Whatever appears in the records apart from pictures must be reproduced exactly.
━━━━
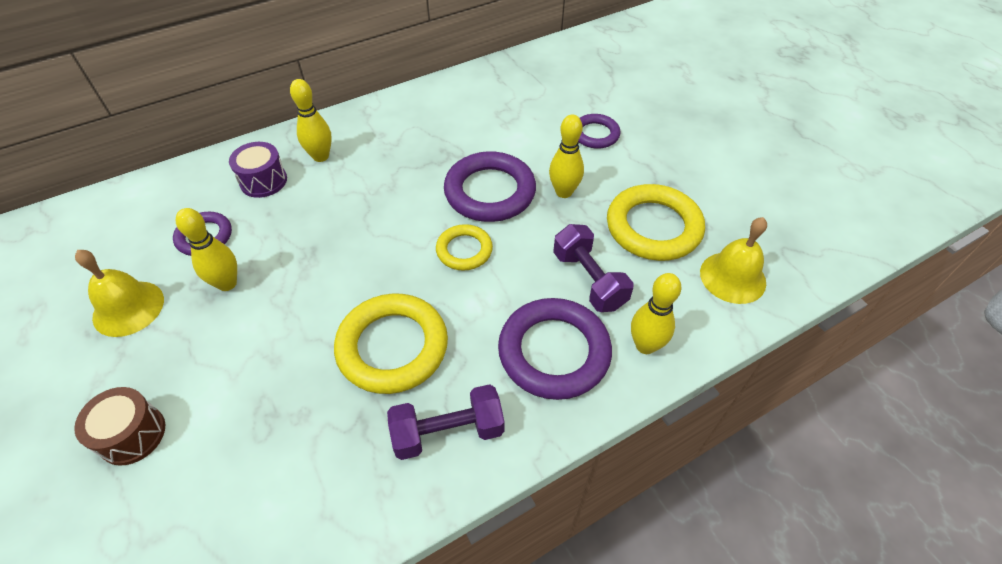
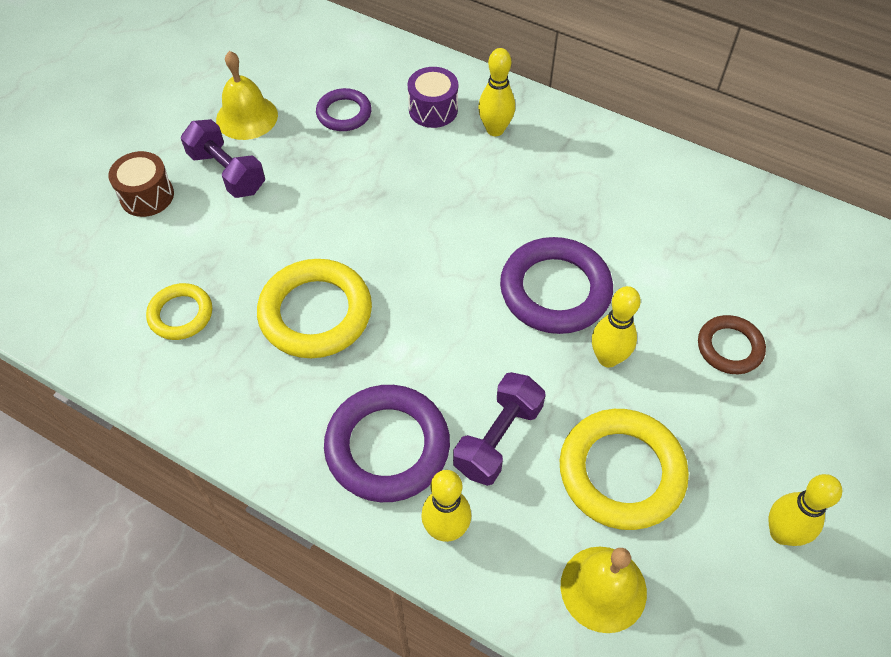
camera: 60 degrees right, 5 degrees up
(227, 283) = (307, 160): yellow bowling pin -> yellow bowling pin (781, 533)
(448, 432) = (256, 401): purple dumbbell -> purple dumbbell (227, 172)
(464, 250) = (461, 309): yellow ring -> yellow ring (181, 314)
(595, 134) = (729, 347): purple ring -> brown ring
━━━━
◆ WRITTEN SOLUTION ◆
camera: 60 degrees right, 5 degrees up
(227, 283) = (307, 160): yellow bowling pin -> yellow bowling pin (781, 533)
(448, 432) = (256, 401): purple dumbbell -> purple dumbbell (227, 172)
(464, 250) = (461, 309): yellow ring -> yellow ring (181, 314)
(595, 134) = (729, 347): purple ring -> brown ring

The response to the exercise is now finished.